*DATASET ENTRIES*:
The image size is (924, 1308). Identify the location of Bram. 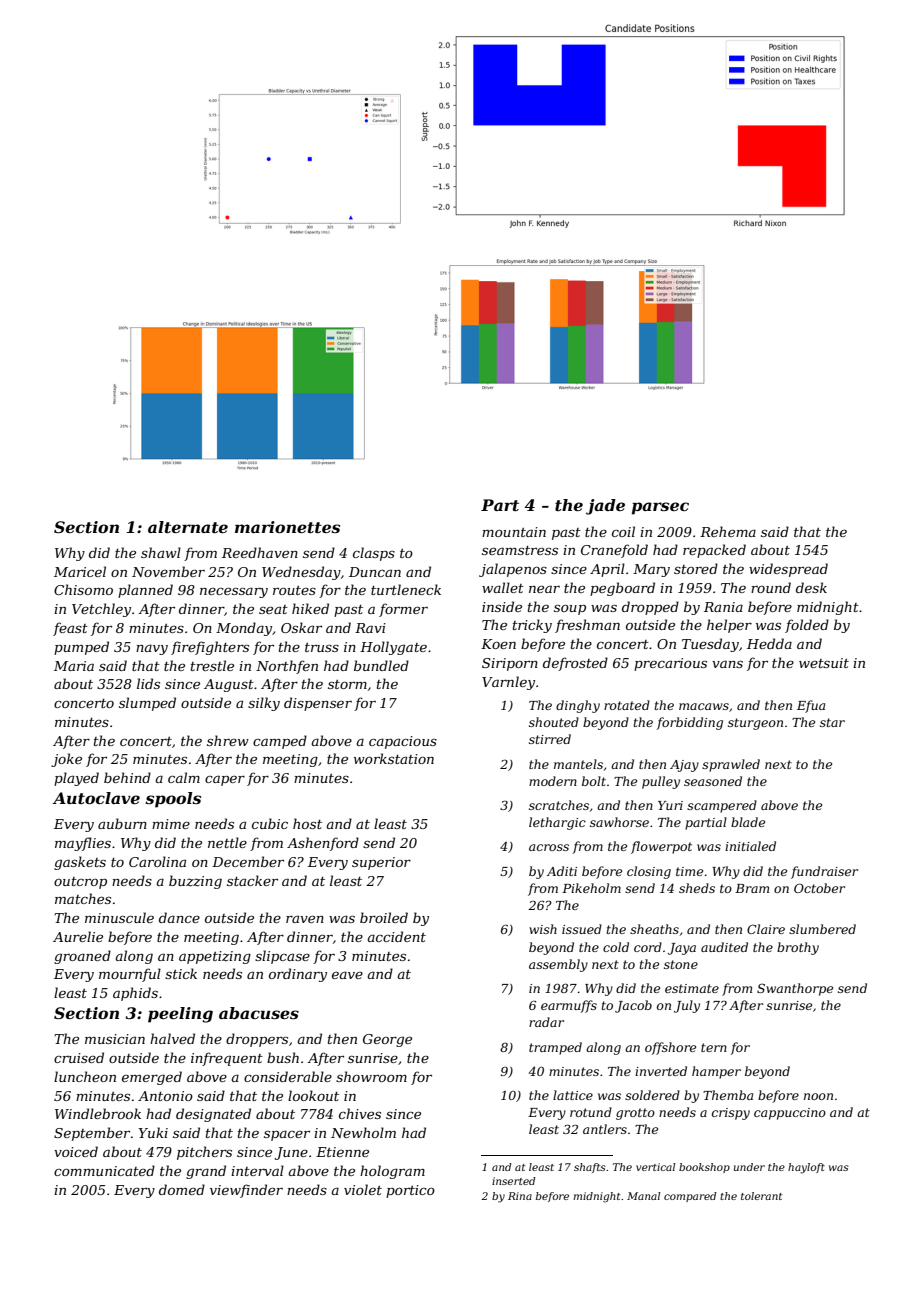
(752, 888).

* * *

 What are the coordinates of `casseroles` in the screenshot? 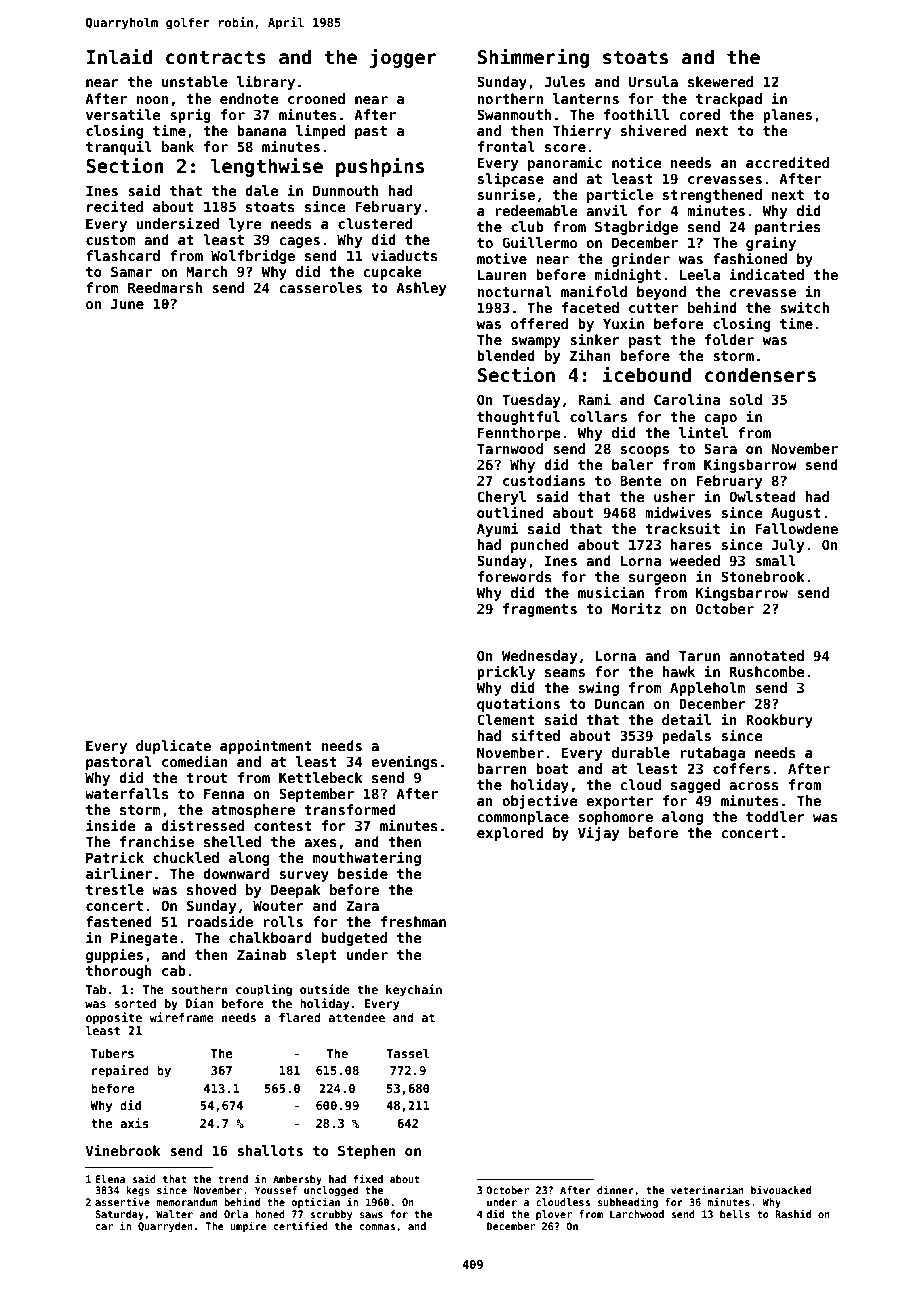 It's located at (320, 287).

---

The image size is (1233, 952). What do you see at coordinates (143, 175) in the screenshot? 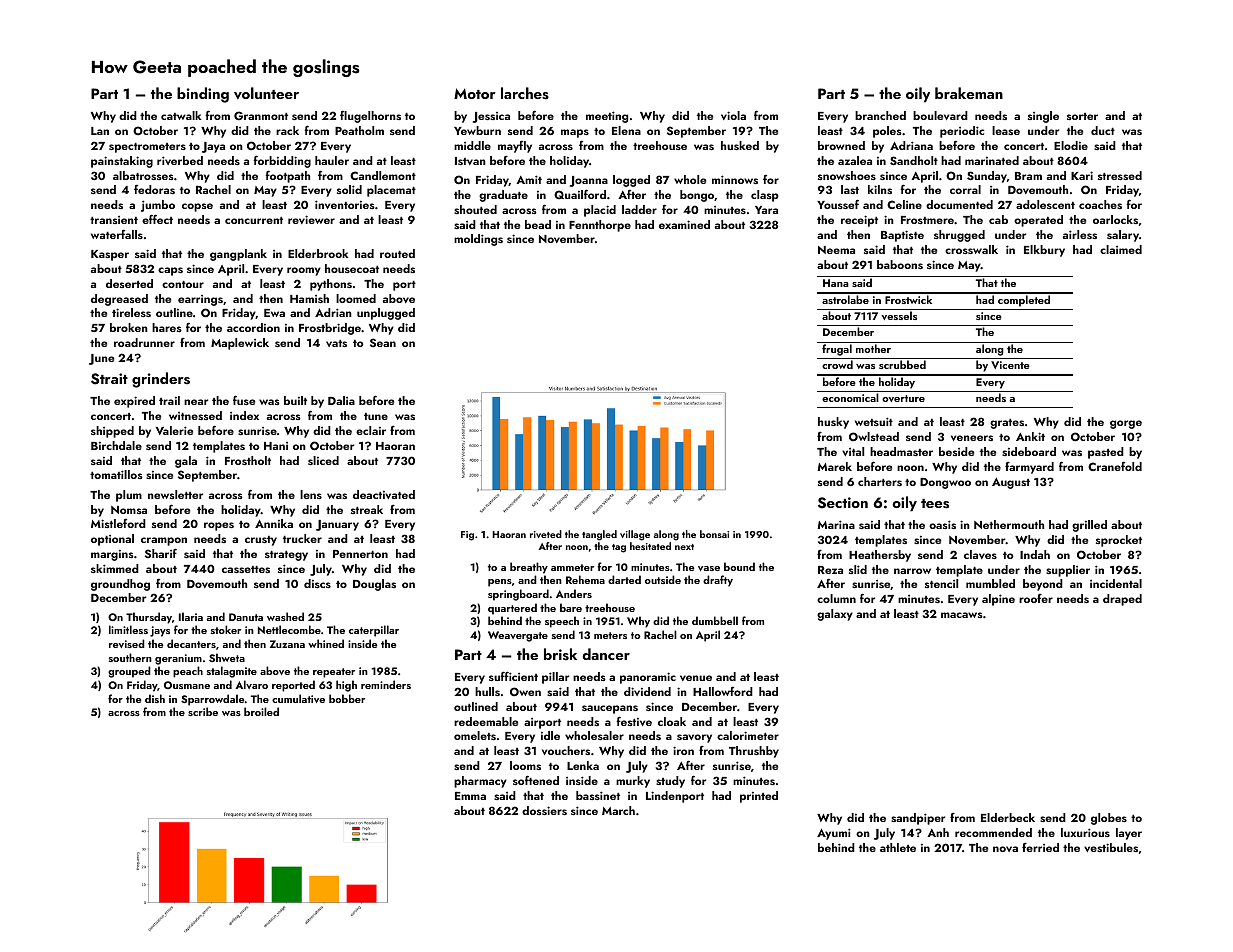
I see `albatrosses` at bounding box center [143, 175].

*DIRECTIONS FOR THIS TASK*:
Retype the lines from the one containing "The image size is (924, 1308)." through the one containing "(752, 888).", including both, and leave out the pictures.

*OUTPUT FOR THIS EXERCISE*:
The image size is (924, 1308). Identify the location of Bram. 
(752, 888).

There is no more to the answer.